▶ _Short task_
Recast as a JSON list of strings the entries starting with the line containing "blue rectangle: moved 8 px up" and going on through the line containing "orange star: moved 3 px right", one string per line, with blank lines left out. Leave the pictures out of the list.

▶ _Information shown_
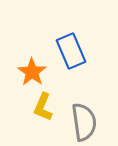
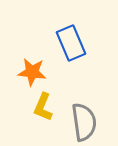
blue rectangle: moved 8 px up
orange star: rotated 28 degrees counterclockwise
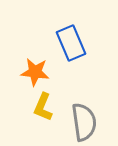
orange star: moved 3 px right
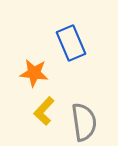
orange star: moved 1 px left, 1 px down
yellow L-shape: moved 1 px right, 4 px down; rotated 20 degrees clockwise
---
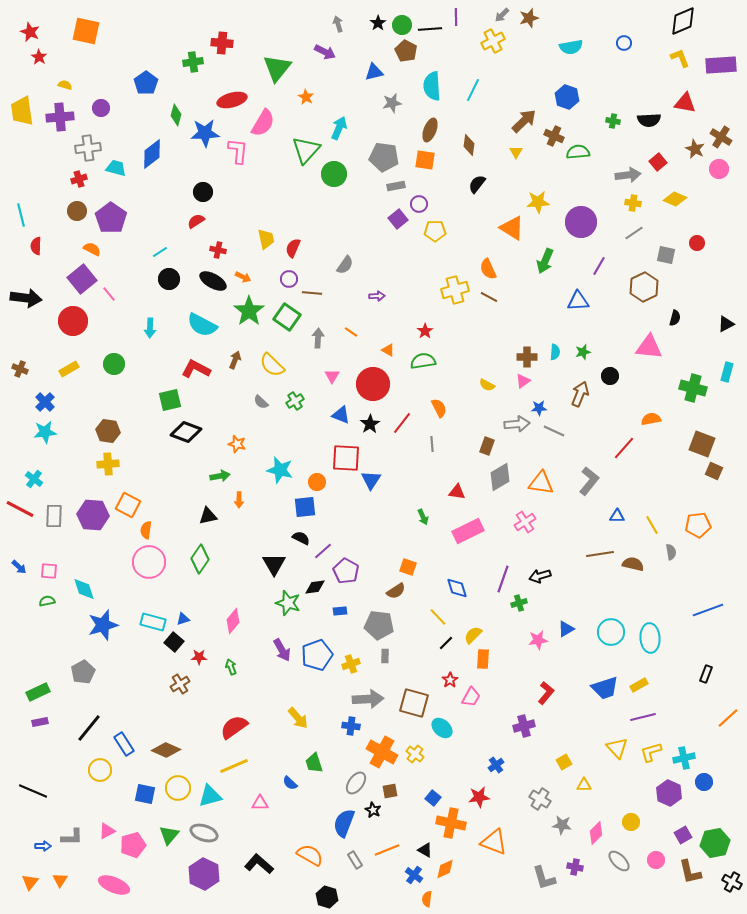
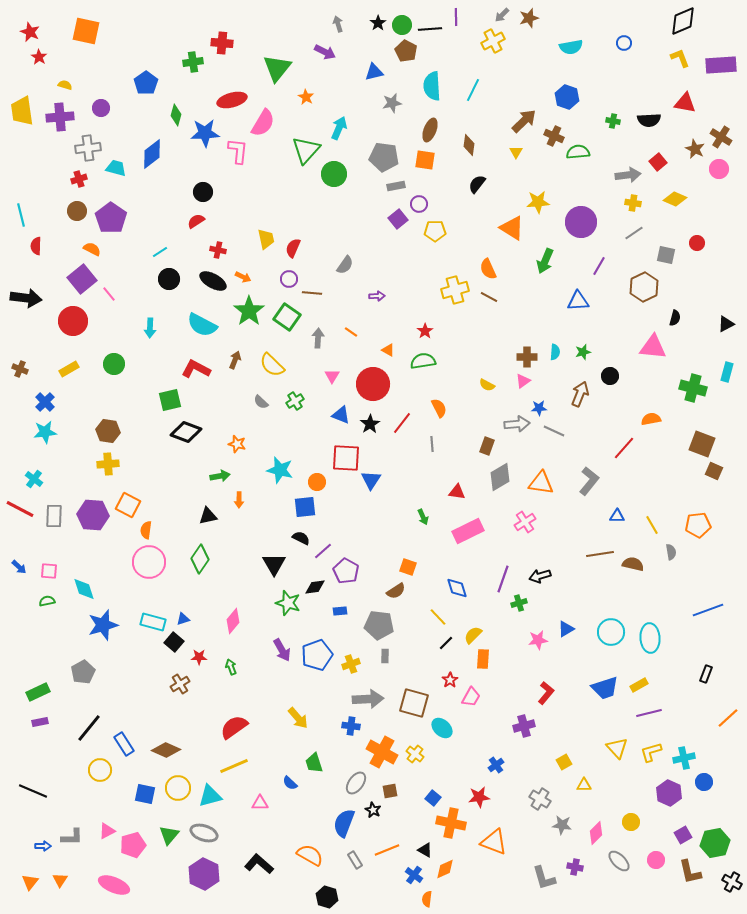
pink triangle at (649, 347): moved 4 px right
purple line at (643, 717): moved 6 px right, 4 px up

▶ _Response_
[
  "blue rectangle: moved 8 px up",
  "orange star: rotated 28 degrees counterclockwise",
  "orange star: moved 3 px right"
]